What to work on:
Somewhere below is a line with "RGB pin B: A8 -> A1" and, later, a line with "STEPPER pin VCC: 3V3 -> none"; repeat those two lines and all the lines between them, exactly as they are.

Information:
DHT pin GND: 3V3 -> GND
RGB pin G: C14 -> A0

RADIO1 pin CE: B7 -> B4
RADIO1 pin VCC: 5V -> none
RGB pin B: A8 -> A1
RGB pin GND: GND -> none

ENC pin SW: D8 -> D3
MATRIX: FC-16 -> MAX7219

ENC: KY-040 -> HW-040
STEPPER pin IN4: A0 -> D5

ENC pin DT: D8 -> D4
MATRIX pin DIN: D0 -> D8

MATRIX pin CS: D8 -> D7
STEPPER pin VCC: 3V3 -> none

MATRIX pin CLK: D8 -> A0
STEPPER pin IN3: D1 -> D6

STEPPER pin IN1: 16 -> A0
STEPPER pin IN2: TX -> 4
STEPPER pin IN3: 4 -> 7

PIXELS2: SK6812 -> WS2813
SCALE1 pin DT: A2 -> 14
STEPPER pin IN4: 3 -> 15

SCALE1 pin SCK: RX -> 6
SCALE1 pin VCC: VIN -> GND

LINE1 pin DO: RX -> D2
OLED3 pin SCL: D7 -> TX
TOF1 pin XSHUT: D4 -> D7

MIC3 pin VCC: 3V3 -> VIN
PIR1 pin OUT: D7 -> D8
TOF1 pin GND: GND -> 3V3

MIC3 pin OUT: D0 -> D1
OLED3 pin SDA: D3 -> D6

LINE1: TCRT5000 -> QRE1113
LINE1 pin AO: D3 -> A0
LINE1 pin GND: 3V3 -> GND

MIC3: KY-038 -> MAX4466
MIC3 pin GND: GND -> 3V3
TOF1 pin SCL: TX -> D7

Problem solution:
RGB pin B: A8 -> A1
RGB pin GND: GND -> none

ENC pin SW: D8 -> D3
MATRIX: FC-16 -> MAX7219

ENC: KY-040 -> HW-040
STEPPER pin IN4: A0 -> D5

ENC pin DT: D8 -> D4
MATRIX pin DIN: D0 -> D8

MATRIX pin CS: D8 -> D7
STEPPER pin VCC: 3V3 -> none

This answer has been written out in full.